Exercise prompt ->
In the records below, find each line with the word "blue" and copy it.

Raw data ->
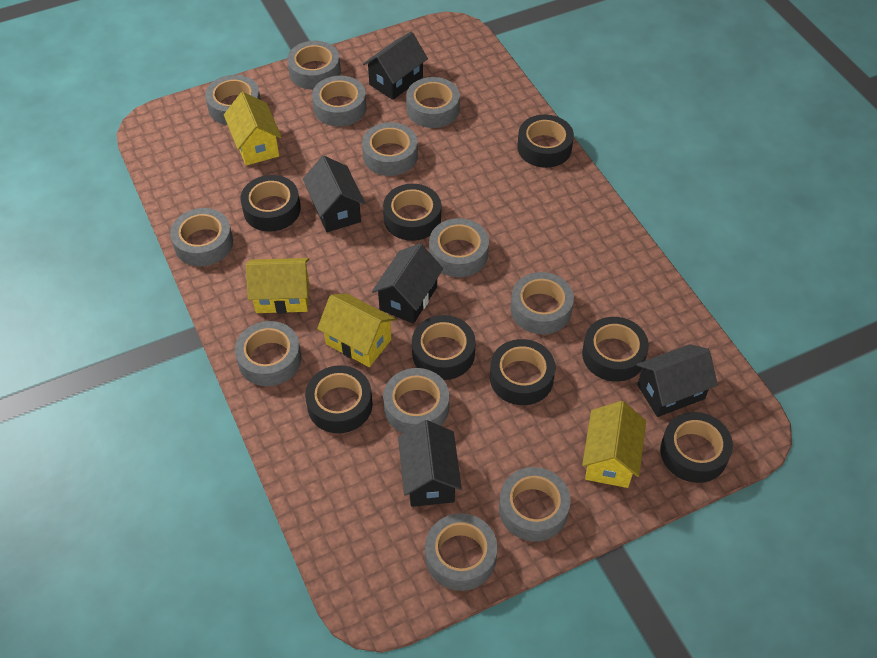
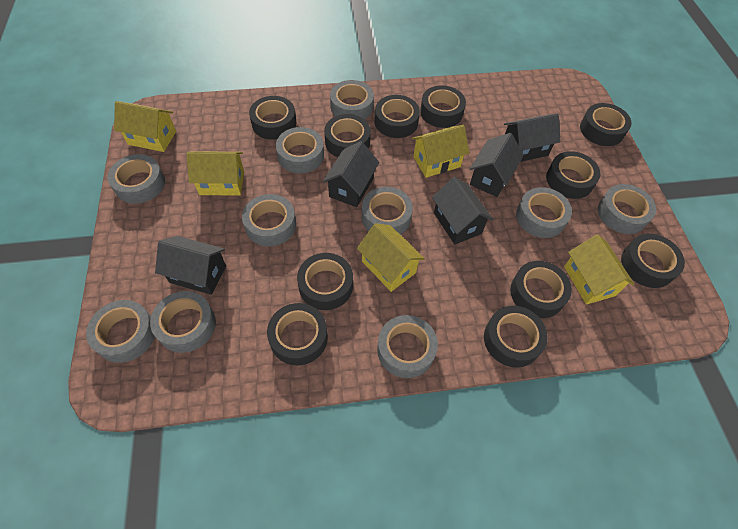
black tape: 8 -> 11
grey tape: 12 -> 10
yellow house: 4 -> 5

---

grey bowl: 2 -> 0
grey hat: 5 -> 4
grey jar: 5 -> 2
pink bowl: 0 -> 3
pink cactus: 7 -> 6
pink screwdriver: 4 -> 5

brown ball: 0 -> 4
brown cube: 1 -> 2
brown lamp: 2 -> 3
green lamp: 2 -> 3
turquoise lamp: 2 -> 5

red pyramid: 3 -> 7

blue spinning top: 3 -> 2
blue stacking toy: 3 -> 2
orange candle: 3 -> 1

Exercise response ->
blue spinning top: 3 -> 2
blue stacking toy: 3 -> 2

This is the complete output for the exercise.